Entries provided →

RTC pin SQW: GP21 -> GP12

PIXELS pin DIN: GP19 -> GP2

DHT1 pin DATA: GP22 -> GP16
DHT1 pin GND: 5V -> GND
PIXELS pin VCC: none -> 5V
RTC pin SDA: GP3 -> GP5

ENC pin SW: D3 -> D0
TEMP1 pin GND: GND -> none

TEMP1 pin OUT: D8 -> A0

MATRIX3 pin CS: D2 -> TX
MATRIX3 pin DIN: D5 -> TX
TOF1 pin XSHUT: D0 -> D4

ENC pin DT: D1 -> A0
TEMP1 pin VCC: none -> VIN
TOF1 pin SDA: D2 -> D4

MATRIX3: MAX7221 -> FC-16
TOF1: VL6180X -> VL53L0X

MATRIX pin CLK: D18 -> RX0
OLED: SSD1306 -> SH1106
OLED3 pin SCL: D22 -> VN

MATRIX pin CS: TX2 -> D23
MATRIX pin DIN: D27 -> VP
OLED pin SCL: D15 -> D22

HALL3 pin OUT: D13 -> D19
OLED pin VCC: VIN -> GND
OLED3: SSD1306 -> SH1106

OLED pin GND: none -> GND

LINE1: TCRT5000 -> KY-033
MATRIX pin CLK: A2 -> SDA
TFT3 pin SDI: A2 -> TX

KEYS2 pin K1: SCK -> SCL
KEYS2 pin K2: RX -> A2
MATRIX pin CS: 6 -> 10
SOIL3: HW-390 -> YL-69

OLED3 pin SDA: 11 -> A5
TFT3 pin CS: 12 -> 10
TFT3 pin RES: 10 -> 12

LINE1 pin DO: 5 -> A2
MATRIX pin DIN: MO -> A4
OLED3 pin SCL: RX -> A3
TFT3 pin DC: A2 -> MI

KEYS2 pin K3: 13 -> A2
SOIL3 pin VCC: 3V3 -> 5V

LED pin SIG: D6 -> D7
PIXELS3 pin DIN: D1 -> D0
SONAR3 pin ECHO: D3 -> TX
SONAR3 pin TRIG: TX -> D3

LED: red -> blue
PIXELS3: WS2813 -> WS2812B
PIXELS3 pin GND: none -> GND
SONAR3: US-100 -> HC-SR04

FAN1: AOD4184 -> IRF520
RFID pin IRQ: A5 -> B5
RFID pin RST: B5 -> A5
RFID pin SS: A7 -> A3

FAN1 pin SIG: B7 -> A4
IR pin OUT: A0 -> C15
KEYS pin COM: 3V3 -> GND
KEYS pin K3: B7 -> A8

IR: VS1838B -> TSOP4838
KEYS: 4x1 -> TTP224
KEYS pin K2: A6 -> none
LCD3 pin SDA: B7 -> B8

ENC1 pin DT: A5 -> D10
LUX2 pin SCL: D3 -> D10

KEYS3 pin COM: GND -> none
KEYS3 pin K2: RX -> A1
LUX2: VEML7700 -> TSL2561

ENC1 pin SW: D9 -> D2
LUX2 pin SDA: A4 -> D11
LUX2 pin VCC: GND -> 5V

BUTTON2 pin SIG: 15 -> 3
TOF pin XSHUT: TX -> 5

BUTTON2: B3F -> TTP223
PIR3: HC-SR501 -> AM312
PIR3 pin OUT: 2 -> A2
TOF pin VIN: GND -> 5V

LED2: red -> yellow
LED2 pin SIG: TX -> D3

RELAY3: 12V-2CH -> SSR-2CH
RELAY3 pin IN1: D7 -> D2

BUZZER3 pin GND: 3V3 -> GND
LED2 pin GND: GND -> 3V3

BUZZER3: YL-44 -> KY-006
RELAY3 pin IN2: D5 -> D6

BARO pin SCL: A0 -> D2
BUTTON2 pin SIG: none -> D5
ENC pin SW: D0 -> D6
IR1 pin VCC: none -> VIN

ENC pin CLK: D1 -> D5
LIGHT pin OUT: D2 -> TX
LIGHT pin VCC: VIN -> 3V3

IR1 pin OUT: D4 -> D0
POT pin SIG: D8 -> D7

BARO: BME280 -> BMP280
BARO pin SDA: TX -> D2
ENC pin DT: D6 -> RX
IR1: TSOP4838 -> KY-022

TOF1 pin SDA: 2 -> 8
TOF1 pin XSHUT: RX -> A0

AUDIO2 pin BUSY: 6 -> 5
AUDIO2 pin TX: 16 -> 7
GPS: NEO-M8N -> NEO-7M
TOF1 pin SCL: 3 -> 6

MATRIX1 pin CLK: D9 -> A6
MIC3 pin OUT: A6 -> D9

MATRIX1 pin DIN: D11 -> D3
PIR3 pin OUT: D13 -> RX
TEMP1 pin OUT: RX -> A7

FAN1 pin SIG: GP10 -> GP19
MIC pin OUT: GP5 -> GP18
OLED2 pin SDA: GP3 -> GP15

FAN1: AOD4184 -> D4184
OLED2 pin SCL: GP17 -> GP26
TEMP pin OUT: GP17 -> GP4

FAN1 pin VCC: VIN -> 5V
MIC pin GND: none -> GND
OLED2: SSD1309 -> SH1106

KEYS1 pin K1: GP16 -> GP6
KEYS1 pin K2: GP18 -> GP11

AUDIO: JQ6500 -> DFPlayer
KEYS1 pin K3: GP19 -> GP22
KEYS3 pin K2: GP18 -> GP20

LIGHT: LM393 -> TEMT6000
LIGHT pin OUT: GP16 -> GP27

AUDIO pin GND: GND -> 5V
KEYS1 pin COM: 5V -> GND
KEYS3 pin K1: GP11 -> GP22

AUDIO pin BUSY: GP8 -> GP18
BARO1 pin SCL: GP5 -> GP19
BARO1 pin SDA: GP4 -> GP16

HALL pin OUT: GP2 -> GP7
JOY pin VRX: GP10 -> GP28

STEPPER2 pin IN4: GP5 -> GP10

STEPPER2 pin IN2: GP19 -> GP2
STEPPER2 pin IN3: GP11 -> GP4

Work instructions →
From the line that has "OLED pin VCC: VIN -> GND" through the line that has "LED: red -> blue", copy every line exactly as it appears above, and leave out all others.

Response box →
OLED pin VCC: VIN -> GND
OLED3: SSD1306 -> SH1106

OLED pin GND: none -> GND

LINE1: TCRT5000 -> KY-033
MATRIX pin CLK: A2 -> SDA
TFT3 pin SDI: A2 -> TX

KEYS2 pin K1: SCK -> SCL
KEYS2 pin K2: RX -> A2
MATRIX pin CS: 6 -> 10
SOIL3: HW-390 -> YL-69

OLED3 pin SDA: 11 -> A5
TFT3 pin CS: 12 -> 10
TFT3 pin RES: 10 -> 12

LINE1 pin DO: 5 -> A2
MATRIX pin DIN: MO -> A4
OLED3 pin SCL: RX -> A3
TFT3 pin DC: A2 -> MI

KEYS2 pin K3: 13 -> A2
SOIL3 pin VCC: 3V3 -> 5V

LED pin SIG: D6 -> D7
PIXELS3 pin DIN: D1 -> D0
SONAR3 pin ECHO: D3 -> TX
SONAR3 pin TRIG: TX -> D3

LED: red -> blue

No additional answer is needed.